**Directions:** Please copy, exactly as they appear below, the lines from the one containing "blue traffic cone <396, 92, 437, 145>" through the one containing "yellow traffic cone <259, 168, 335, 256>".

◇ ◇ ◇ ◇

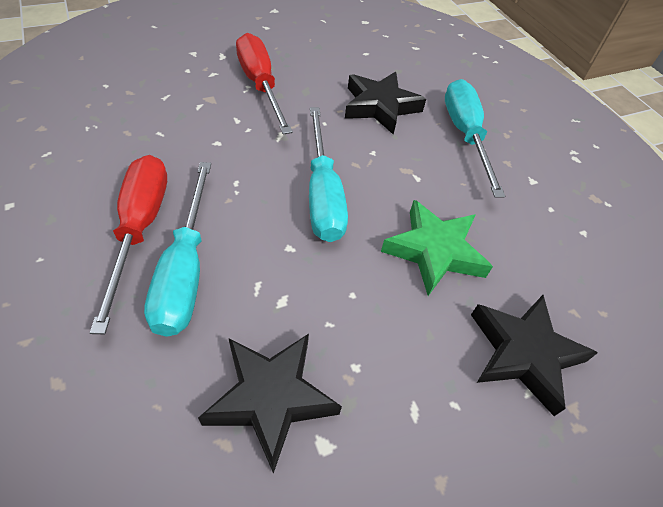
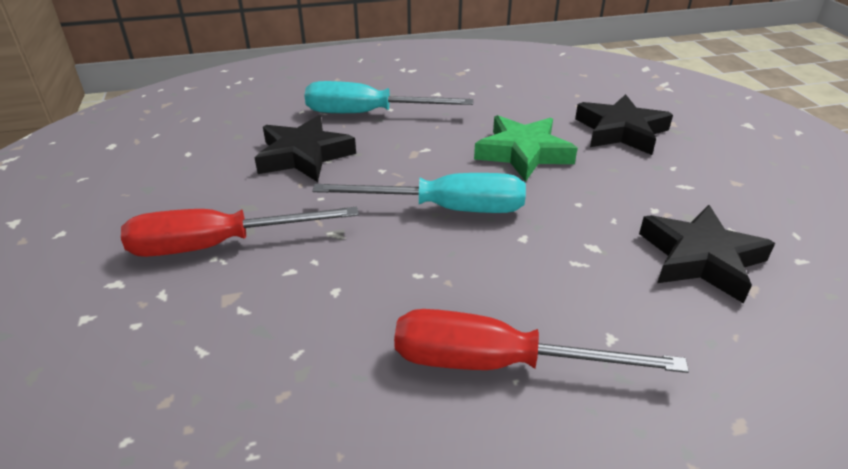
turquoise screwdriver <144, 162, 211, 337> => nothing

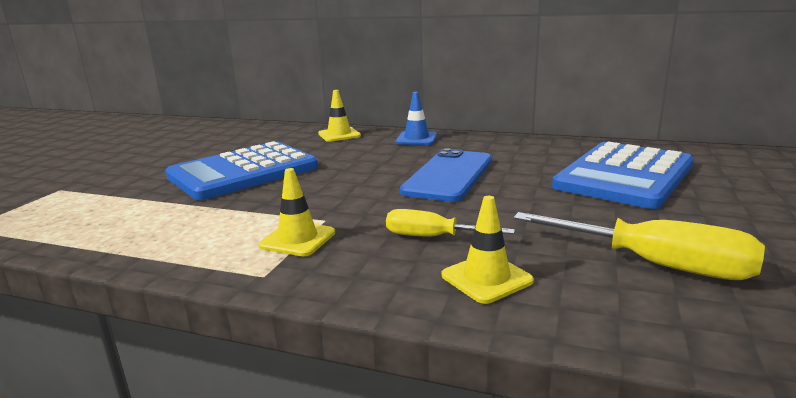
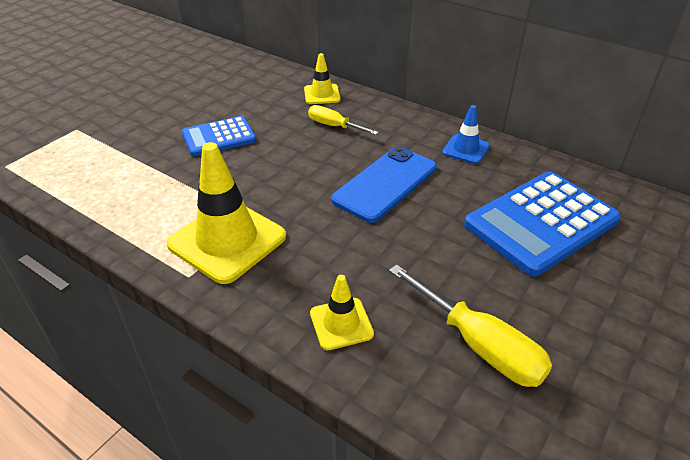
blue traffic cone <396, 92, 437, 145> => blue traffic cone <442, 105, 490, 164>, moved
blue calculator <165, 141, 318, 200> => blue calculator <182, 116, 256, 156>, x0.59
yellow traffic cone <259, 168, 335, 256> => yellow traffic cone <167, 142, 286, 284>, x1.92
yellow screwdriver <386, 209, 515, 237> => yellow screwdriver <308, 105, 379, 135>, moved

◇ ◇ ◇ ◇

**Task response:**
blue traffic cone <396, 92, 437, 145> => blue traffic cone <442, 105, 490, 164>, moved
blue calculator <165, 141, 318, 200> => blue calculator <182, 116, 256, 156>, x0.59
yellow traffic cone <259, 168, 335, 256> => yellow traffic cone <167, 142, 286, 284>, x1.92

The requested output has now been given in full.